▶ [Problem details] Your answer must be an exact copy of the lines below, from the first through the one with "R10: 24k (VC, VCC) -> 24k (VB, VCC)", with no pictures.

▶ [Source data]
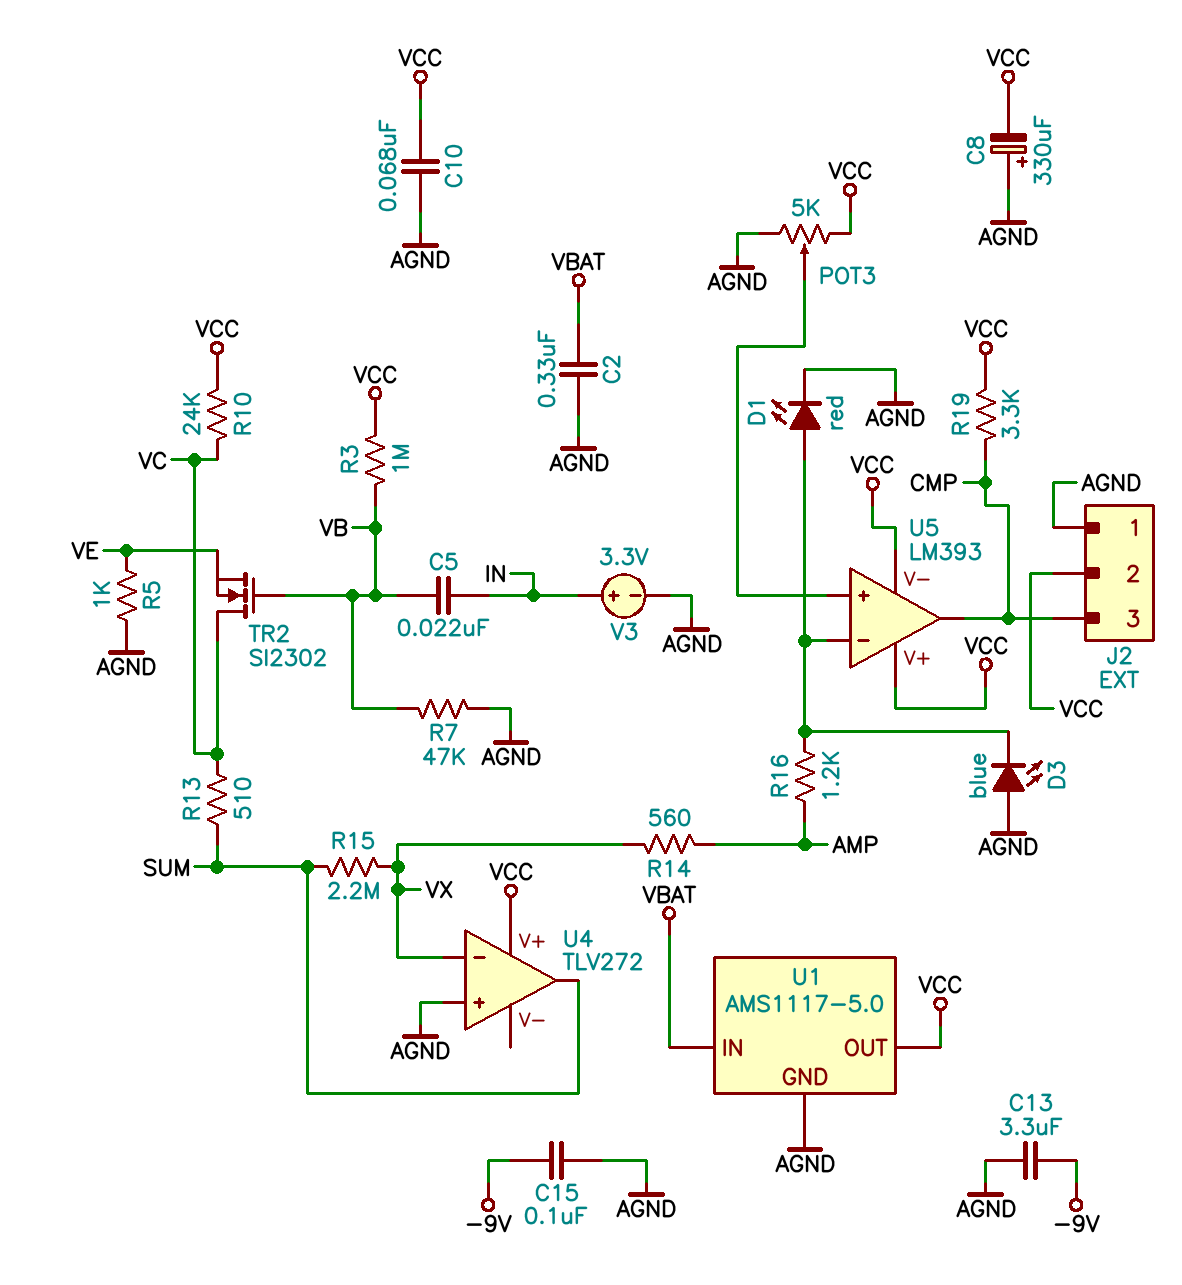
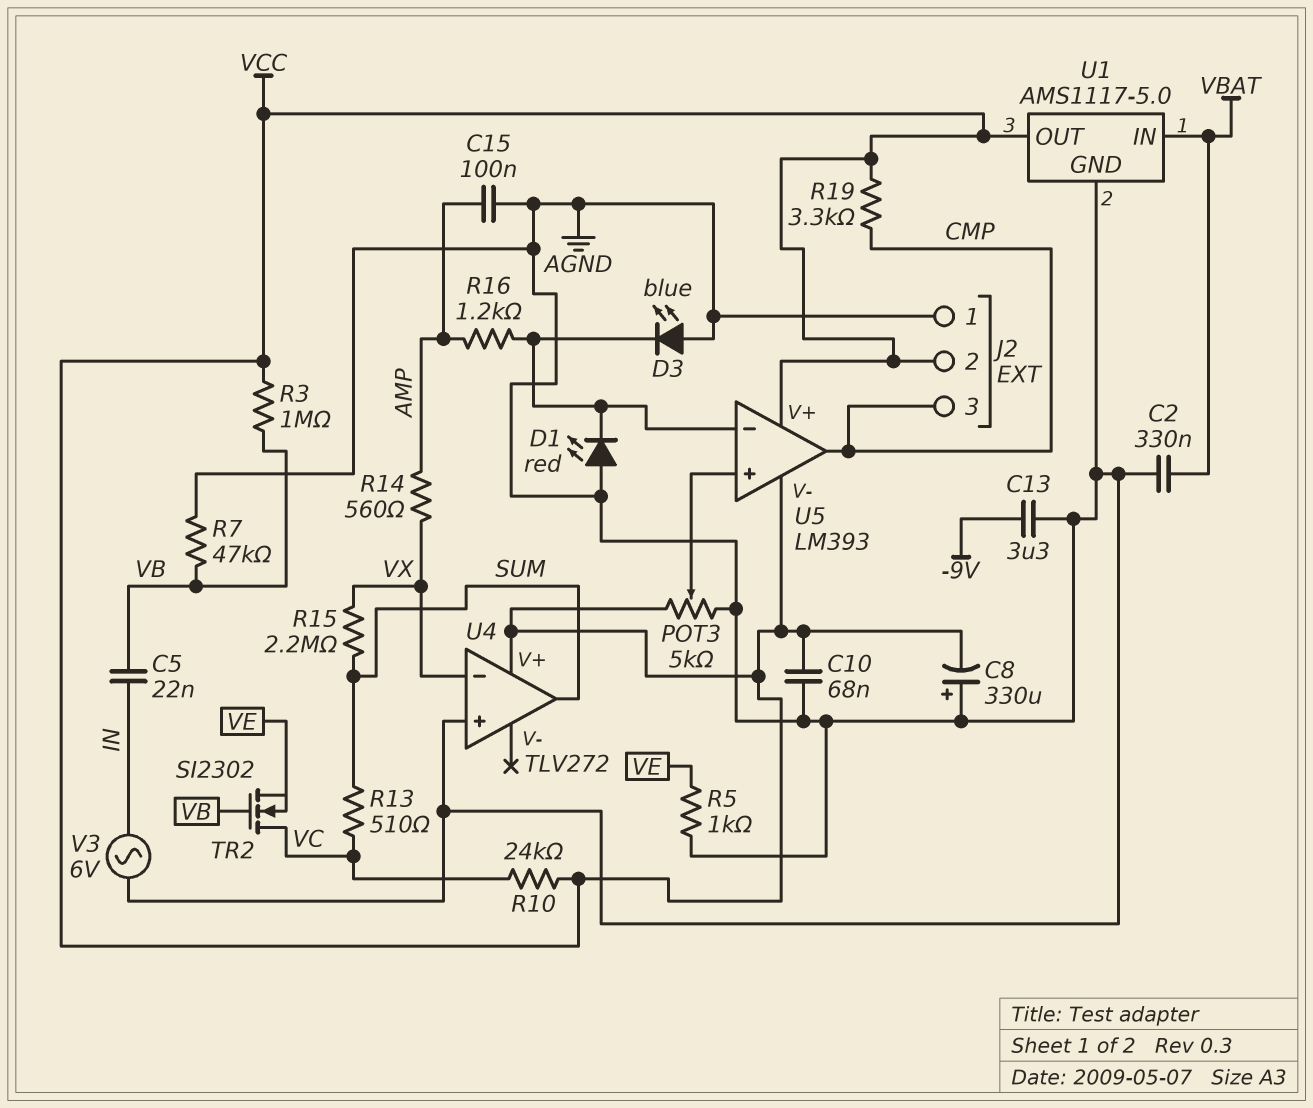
C15: 100nF (-9V, AGND) -> 100nF (AGND, AMP)
D1: LED red (A U5/in-, K AGND) -> LED red (A AGND, K U5/in-)
V3: 3.3V (plus IN, minus AGND) -> AC 6V (AGND, IN)

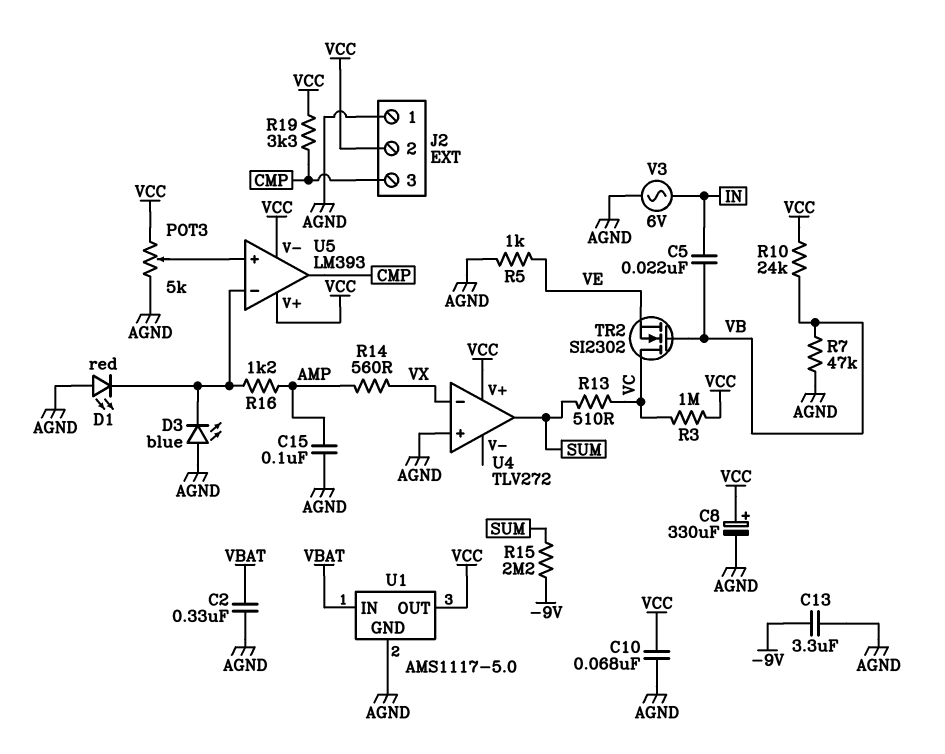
C8: 330uF (plus AGND, minus VCC) -> 330uF (plus VCC, minus AGND)
R3: 1M (VB, VCC) -> 1M (VC, VCC)
R10: 24k (VC, VCC) -> 24k (VB, VCC)
R15: 2.2M (SUM, VX) -> 2.2M (-9V, SUM)

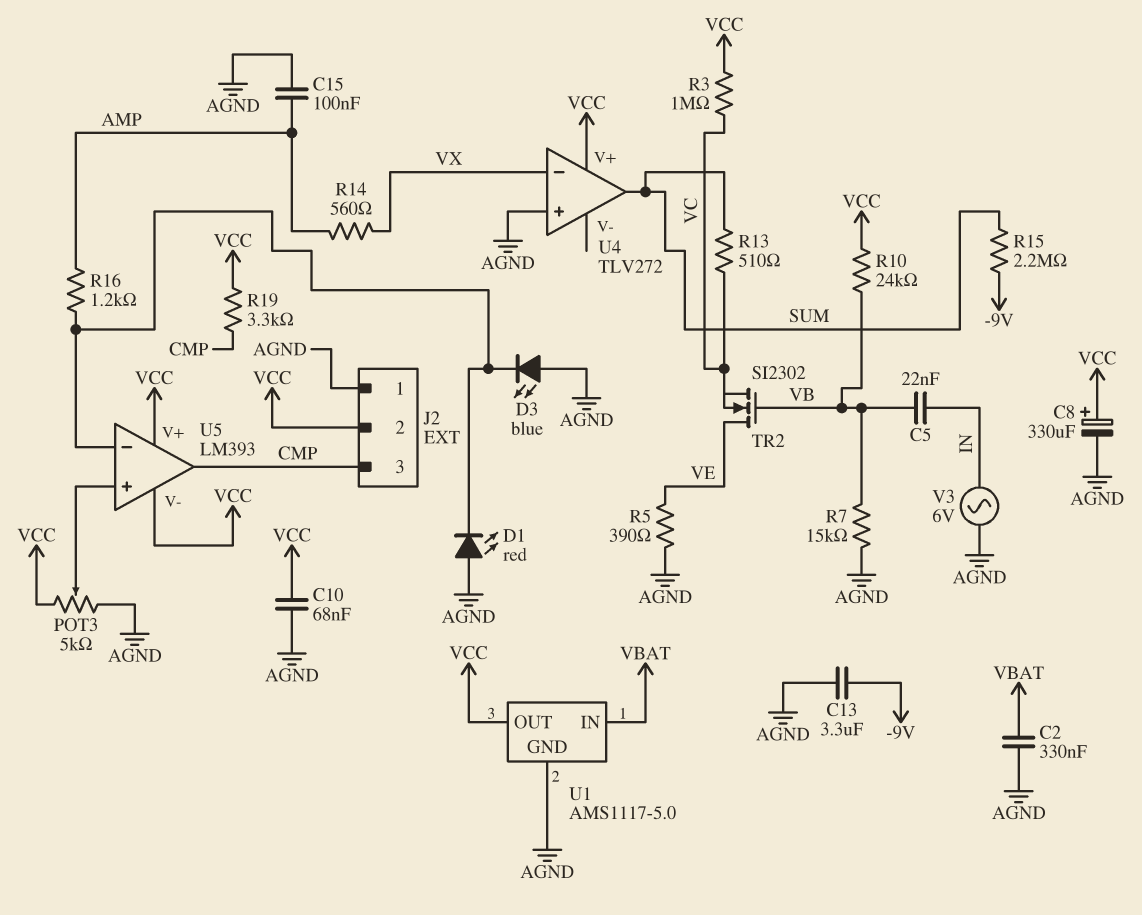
R5: 1k (AGND, VE) -> 390 (AGND, VE)
R7: 47k (AGND, VB) -> 15k (AGND, VB)
TR2: NMOS SI2302 (G VB, D VC, S VE) -> NMOS SI2302 (G VB, D VE, S VC)

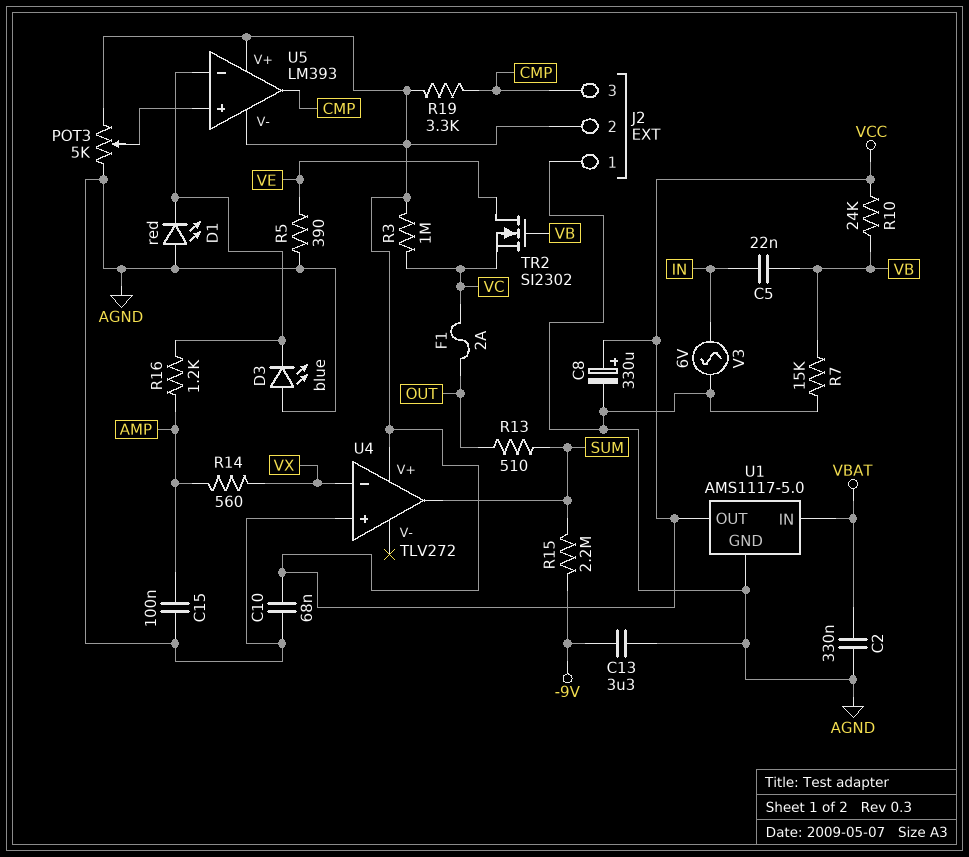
F1: none -> 2A (OUT, VC)
R13: 510 (SUM, VC) -> 510 (OUT, SUM)

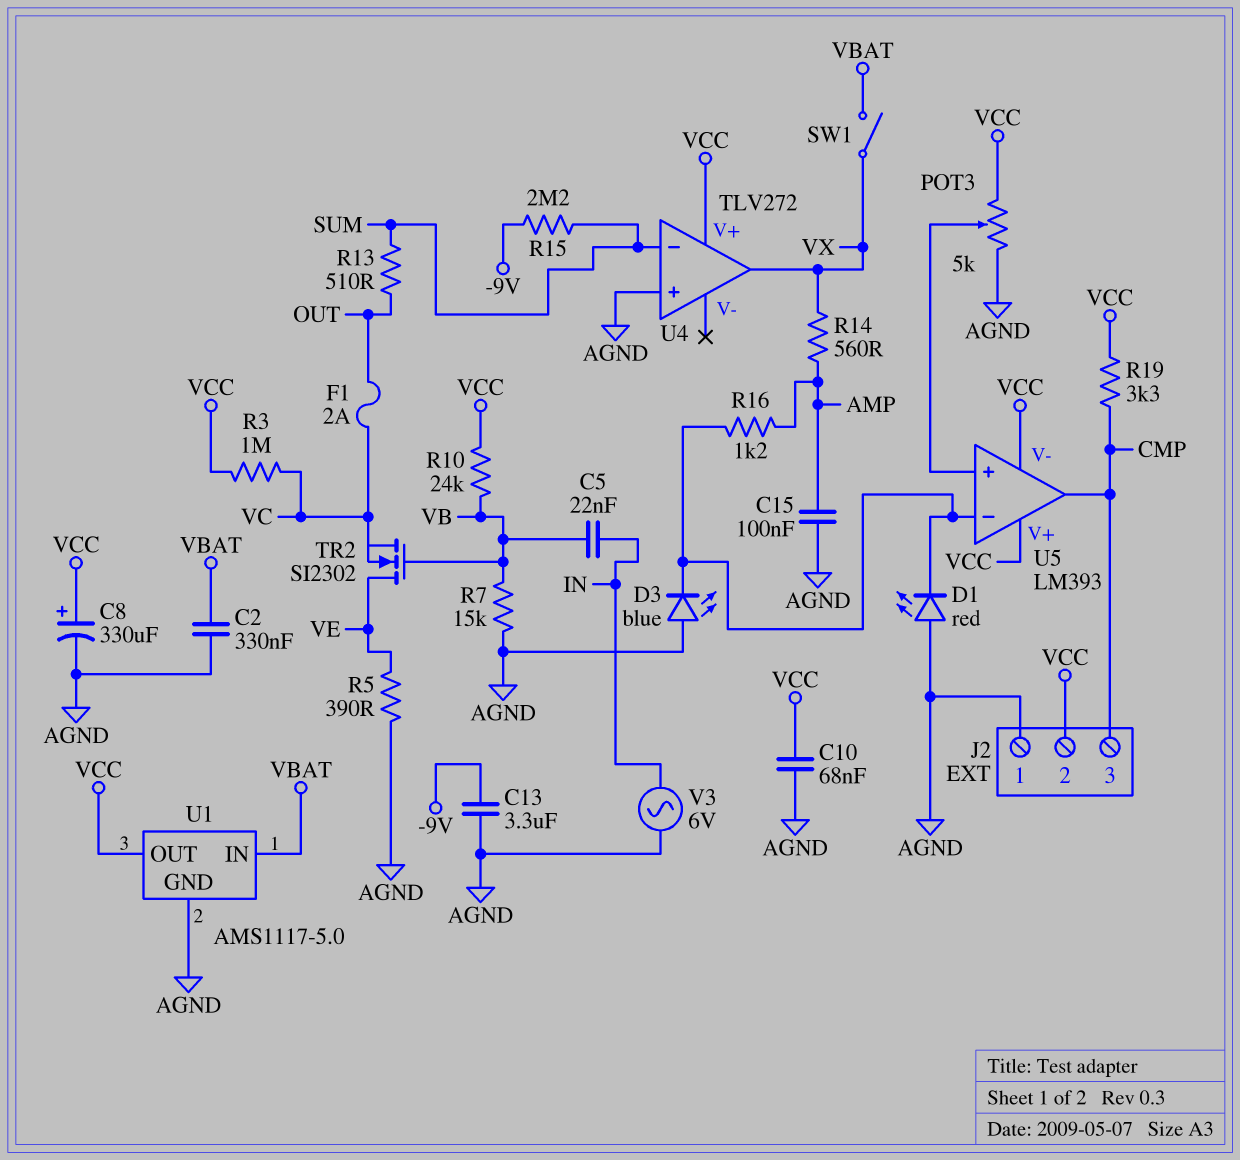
SW1: none -> switch (VBAT, VX)
U4 pin in-: VX -> SUM
U4 pin out: SUM -> VX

▶ [Solution]
C15: 100nF (-9V, AGND) -> 100nF (AGND, AMP)
D1: LED red (A U5/in-, K AGND) -> LED red (A AGND, K U5/in-)
V3: 3.3V (plus IN, minus AGND) -> AC 6V (AGND, IN)

C8: 330uF (plus AGND, minus VCC) -> 330uF (plus VCC, minus AGND)
R3: 1M (VB, VCC) -> 1M (VC, VCC)
R10: 24k (VC, VCC) -> 24k (VB, VCC)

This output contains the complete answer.